> [Problem description]
Of all the entries below, only the lines from the one with "camera: 20 degrees left, 0 degrees up" up to and including the one with "(648, 680) = (330, 568): grey" are to be duplicated exactly.

[[ Exercise data, beginning ]]

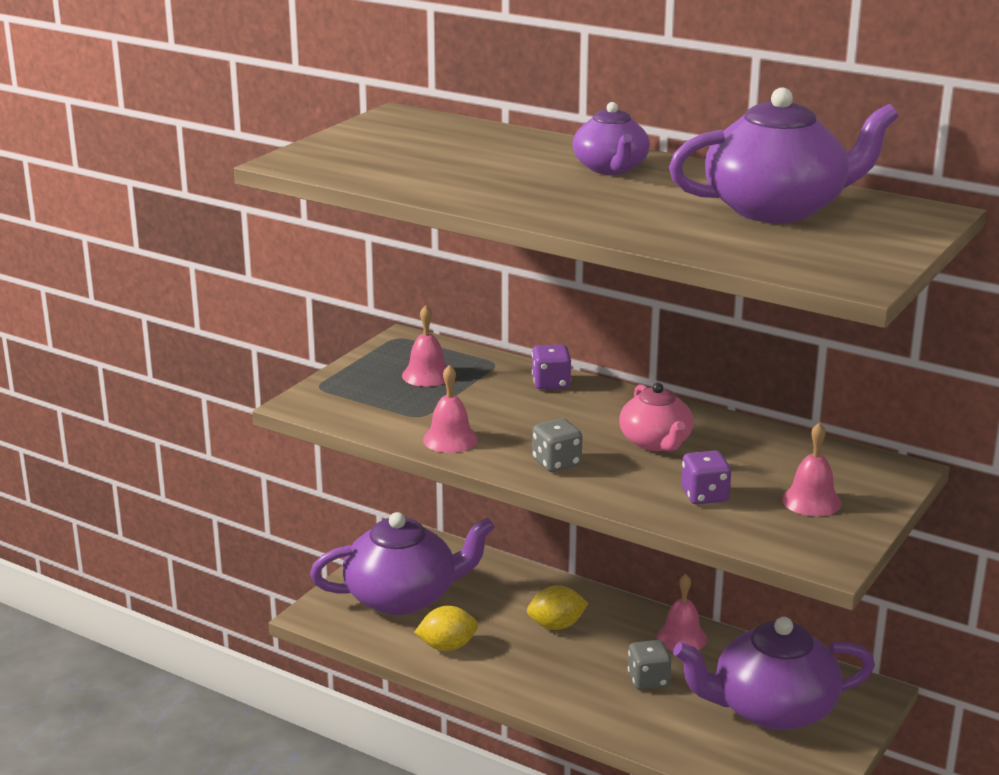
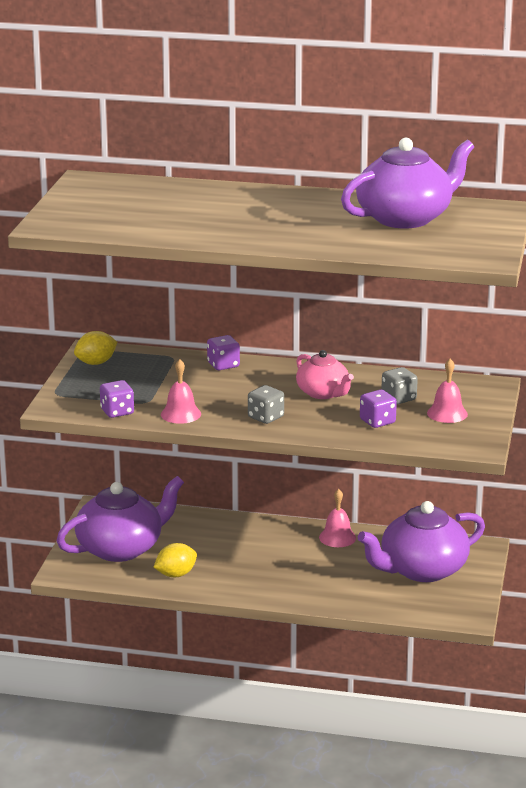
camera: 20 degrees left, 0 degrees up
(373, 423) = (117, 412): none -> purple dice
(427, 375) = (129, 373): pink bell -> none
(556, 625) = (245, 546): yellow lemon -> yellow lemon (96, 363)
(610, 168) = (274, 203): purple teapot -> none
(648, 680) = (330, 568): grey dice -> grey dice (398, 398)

[[ Exercise data, end ]]
[[ Exercise data, beginning ]]

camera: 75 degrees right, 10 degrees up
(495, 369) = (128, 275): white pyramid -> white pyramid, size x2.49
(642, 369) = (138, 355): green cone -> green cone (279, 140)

[[ Exercise data, end ]]

> [Exercise response]
camera: 20 degrees left, 0 degrees up
(373, 423) = (117, 412): none -> purple dice
(427, 375) = (129, 373): pink bell -> none
(556, 625) = (245, 546): yellow lemon -> yellow lemon (96, 363)
(610, 168) = (274, 203): purple teapot -> none
(648, 680) = (330, 568): grey dice -> grey dice (398, 398)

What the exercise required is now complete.